How to complete this task: A verbatim restatement of the data, free of pictures, is what you should output.

Exercise material:
=== Section Start ===
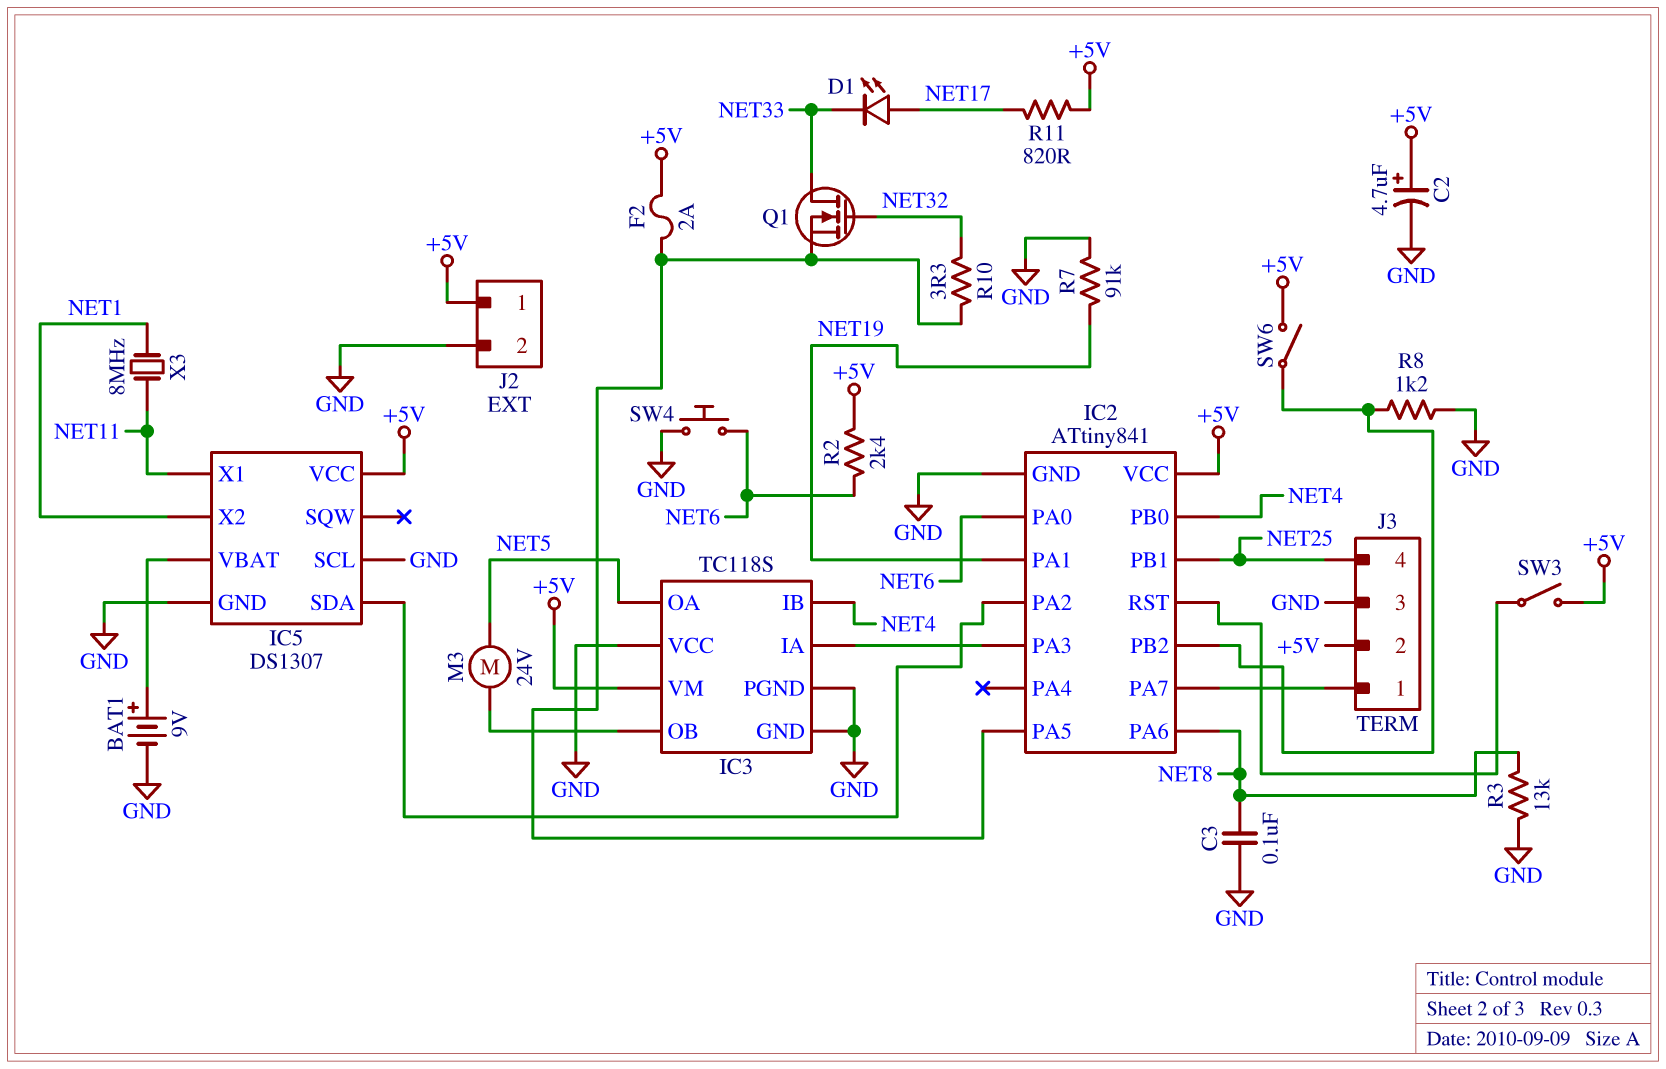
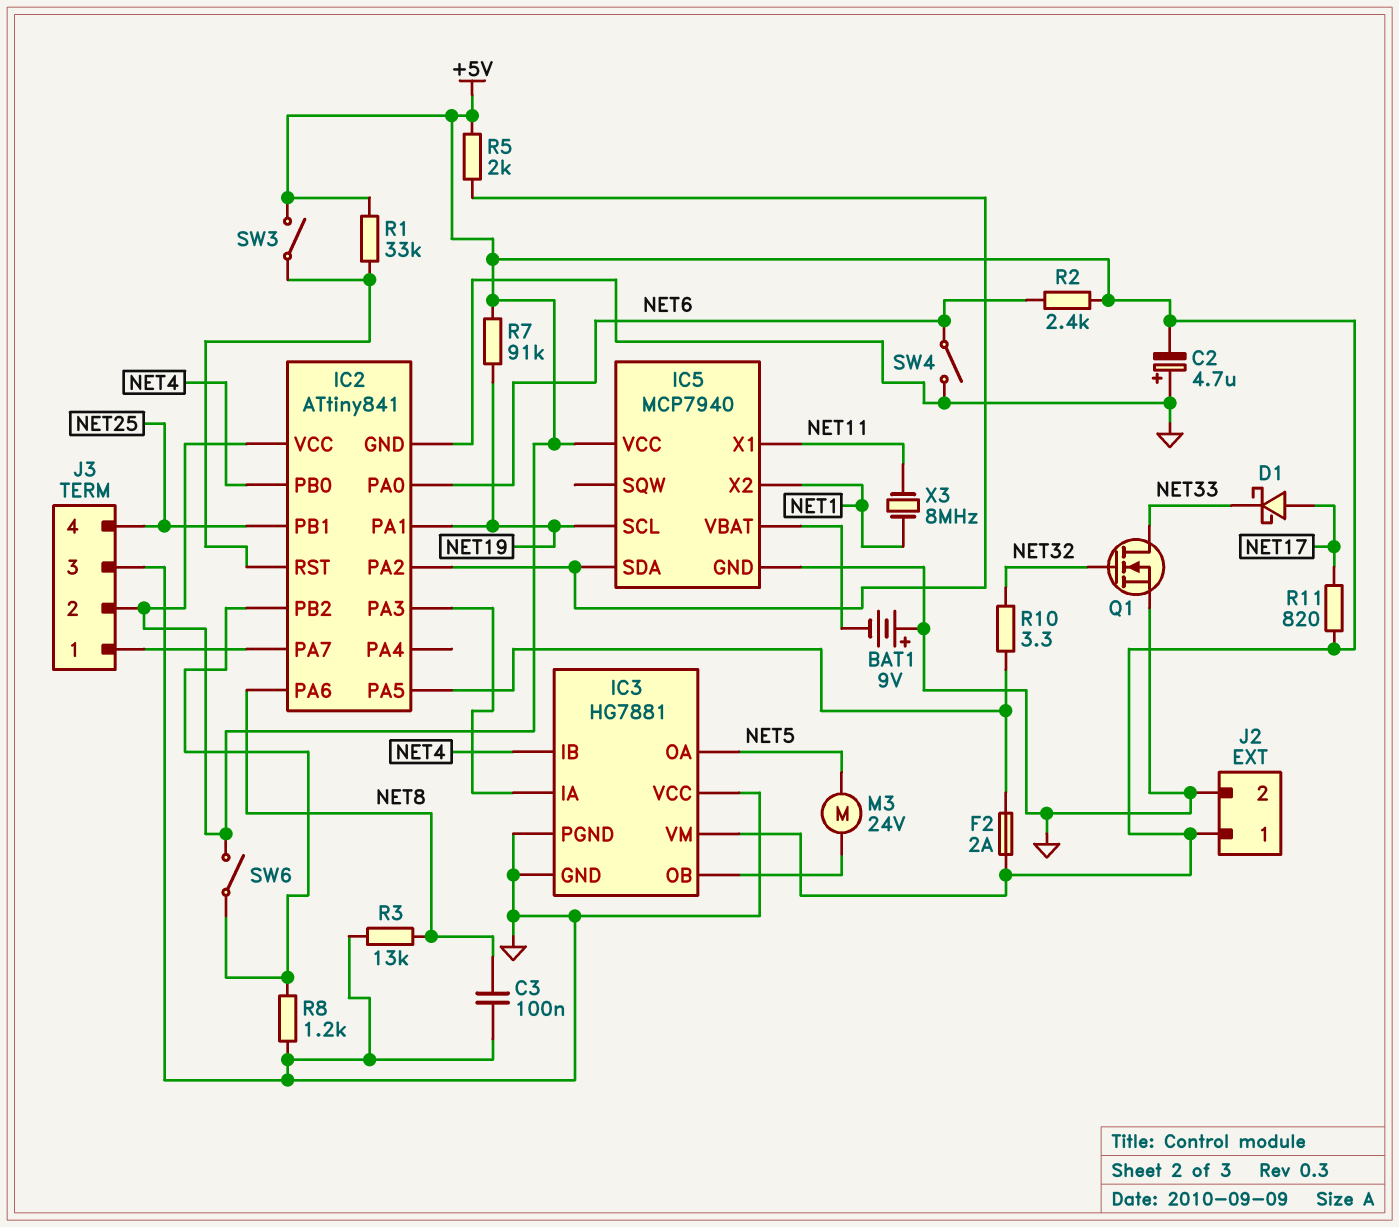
BAT1: 9V (plus IC5/VBAT, minus GND) -> 9V (plus GND, minus IC5/VBAT)
C2: 4.7uF (plus +5V, minus GND) -> 4.7uF (plus GND, minus +5V)
D1: LED (A NET17, K NET33) -> schottky (A NET17, K NET33)
IC3: TC118S -> HG7881
IC5: DS1307 -> MCP7940
IC5 pin SCL: GND -> NET19
Q1: NMOS (G NET32, D NET33, S IC2/PA5) -> NMOS (G NET32, D NET33, S GND)
R1: none -> 33k (+5V, IC2/RST)
R5: none -> 2k (+5V, IC2/PA2)
R7: 91k (GND, NET19) -> 91k (+5V, NET19)
SW4: button (GND, NET6) -> switch (GND, NET6)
=== Section End ===
Answer to the exercise:
BAT1: 9V (plus IC5/VBAT, minus GND) -> 9V (plus GND, minus IC5/VBAT)
C2: 4.7uF (plus +5V, minus GND) -> 4.7uF (plus GND, minus +5V)
D1: LED (A NET17, K NET33) -> schottky (A NET17, K NET33)
IC3: TC118S -> HG7881
IC5: DS1307 -> MCP7940
IC5 pin SCL: GND -> NET19
Q1: NMOS (G NET32, D NET33, S IC2/PA5) -> NMOS (G NET32, D NET33, S GND)
R1: none -> 33k (+5V, IC2/RST)
R5: none -> 2k (+5V, IC2/PA2)
R7: 91k (GND, NET19) -> 91k (+5V, NET19)
SW4: button (GND, NET6) -> switch (GND, NET6)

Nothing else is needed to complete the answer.